**To do**. Narrow the data below down to the lines containing "each".

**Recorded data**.
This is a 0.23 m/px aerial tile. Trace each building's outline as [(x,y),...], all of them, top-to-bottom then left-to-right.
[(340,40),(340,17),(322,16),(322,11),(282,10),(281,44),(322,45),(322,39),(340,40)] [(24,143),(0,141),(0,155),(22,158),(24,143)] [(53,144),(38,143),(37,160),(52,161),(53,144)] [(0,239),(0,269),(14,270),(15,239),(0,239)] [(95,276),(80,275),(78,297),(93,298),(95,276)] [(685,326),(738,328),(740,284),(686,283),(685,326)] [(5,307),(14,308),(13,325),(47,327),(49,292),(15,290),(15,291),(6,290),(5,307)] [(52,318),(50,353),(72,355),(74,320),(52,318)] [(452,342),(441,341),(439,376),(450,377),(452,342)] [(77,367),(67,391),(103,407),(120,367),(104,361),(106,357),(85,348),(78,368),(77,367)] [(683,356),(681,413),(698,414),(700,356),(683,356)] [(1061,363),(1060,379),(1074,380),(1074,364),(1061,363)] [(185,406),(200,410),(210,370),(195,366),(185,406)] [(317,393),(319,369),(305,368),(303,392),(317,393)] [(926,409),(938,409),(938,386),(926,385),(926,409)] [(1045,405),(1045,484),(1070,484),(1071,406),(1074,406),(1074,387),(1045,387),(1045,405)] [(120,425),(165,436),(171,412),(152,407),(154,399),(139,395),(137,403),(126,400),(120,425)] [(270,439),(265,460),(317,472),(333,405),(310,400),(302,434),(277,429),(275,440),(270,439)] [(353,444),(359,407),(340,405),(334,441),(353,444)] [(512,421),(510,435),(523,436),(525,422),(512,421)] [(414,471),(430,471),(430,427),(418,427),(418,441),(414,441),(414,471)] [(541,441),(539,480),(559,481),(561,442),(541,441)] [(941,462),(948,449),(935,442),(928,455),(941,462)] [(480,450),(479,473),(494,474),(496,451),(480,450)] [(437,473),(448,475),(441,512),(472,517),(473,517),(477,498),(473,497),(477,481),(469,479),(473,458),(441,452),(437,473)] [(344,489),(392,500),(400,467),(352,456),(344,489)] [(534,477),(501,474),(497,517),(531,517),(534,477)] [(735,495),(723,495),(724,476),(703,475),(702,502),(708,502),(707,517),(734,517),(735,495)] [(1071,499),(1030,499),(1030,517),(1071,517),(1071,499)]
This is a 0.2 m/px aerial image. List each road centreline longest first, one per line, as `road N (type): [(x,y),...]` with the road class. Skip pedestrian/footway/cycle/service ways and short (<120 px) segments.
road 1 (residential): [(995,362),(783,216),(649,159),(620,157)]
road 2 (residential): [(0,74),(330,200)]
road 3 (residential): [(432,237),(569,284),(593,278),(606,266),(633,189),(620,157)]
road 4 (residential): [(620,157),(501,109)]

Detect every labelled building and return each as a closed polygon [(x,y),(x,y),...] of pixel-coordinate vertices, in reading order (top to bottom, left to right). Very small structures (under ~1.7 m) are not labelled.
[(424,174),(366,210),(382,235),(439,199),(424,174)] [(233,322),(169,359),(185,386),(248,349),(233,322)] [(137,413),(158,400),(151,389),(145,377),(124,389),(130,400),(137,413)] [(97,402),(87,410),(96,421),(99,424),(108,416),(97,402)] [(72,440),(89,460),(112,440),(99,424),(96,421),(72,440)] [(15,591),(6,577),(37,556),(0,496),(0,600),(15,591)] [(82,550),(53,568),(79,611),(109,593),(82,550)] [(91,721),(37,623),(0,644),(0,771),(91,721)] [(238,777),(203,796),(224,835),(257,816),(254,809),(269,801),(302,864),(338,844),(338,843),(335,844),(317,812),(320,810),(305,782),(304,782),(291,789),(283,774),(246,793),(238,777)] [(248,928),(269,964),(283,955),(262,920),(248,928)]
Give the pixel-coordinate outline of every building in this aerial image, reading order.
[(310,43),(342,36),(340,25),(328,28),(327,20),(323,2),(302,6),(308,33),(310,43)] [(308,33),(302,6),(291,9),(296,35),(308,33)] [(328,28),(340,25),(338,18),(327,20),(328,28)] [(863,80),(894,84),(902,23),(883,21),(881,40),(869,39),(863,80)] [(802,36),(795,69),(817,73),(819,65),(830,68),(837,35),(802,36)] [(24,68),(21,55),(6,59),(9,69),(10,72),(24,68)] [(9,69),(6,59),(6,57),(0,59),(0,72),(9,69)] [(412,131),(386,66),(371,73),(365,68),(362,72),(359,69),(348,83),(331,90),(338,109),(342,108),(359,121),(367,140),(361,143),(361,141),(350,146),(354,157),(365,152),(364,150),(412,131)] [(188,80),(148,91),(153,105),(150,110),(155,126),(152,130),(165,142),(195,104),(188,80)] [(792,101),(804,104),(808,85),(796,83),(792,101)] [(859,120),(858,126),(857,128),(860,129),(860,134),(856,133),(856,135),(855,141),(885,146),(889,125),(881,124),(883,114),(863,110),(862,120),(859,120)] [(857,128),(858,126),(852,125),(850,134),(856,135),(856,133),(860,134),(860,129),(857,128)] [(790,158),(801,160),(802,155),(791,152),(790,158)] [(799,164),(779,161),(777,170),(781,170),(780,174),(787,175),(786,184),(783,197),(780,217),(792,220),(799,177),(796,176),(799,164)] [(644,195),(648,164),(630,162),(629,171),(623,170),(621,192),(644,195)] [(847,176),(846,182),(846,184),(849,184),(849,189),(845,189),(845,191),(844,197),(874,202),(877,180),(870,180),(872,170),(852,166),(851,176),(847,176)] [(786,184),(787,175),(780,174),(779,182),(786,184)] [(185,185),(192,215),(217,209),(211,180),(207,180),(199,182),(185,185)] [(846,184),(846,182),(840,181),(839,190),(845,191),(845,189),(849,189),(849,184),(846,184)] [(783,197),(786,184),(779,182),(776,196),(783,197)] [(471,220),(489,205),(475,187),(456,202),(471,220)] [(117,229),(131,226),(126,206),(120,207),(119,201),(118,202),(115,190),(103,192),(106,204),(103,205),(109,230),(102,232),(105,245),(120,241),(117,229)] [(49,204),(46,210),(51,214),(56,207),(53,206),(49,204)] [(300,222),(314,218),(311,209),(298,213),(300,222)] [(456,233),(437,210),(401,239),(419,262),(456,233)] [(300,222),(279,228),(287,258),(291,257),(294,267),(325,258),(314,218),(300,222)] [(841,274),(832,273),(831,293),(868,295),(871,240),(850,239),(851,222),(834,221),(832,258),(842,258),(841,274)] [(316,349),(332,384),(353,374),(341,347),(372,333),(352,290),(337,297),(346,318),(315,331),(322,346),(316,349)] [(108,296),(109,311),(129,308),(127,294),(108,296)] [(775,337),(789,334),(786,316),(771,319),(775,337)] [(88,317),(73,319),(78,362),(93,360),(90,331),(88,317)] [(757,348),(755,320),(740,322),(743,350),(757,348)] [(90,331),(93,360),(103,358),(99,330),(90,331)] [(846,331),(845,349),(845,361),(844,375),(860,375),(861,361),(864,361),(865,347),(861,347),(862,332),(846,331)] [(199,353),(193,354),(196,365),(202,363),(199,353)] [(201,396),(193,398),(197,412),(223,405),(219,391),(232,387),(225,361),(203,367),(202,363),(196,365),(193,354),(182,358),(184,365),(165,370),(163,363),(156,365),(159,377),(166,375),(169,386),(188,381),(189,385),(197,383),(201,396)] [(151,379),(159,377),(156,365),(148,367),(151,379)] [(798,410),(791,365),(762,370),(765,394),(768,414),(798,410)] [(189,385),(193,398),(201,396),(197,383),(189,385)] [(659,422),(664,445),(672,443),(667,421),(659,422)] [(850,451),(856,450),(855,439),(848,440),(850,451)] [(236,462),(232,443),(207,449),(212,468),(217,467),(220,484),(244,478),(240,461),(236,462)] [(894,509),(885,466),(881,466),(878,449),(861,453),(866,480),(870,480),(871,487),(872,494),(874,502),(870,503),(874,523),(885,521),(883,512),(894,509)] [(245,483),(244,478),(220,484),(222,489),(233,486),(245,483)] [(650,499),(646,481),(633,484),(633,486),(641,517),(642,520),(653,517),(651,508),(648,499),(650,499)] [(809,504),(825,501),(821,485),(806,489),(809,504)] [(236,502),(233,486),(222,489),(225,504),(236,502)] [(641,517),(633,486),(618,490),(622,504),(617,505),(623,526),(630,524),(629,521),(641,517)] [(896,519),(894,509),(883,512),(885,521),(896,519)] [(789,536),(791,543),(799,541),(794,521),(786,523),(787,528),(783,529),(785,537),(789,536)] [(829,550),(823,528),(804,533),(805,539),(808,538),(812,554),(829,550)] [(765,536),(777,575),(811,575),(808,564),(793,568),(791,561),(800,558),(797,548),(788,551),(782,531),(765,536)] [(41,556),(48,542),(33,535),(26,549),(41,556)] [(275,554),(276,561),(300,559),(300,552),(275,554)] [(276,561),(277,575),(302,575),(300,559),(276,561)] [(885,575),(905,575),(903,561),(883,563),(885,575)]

**Answer**.
This is a 0.23 m/px aerial tile. Trace each building's outline as [(x,y),...], all of them, top-to-bottom then left-to-right.
This is a 0.2 m/px aerial image. List each road centreline longest first, one per line, as `road N (type): [(x,y),...]` with the road class. Skip pedestrian/footway/cycle/service ways and short (<120 px) segments.
Detect every labelled building and return each as a closed polygon [(x,y),(x,y),...] of pixel-coordinate vertices, in reading order (top to bottom, left to right). Very small structures (under ~1.7 m) are not labelled.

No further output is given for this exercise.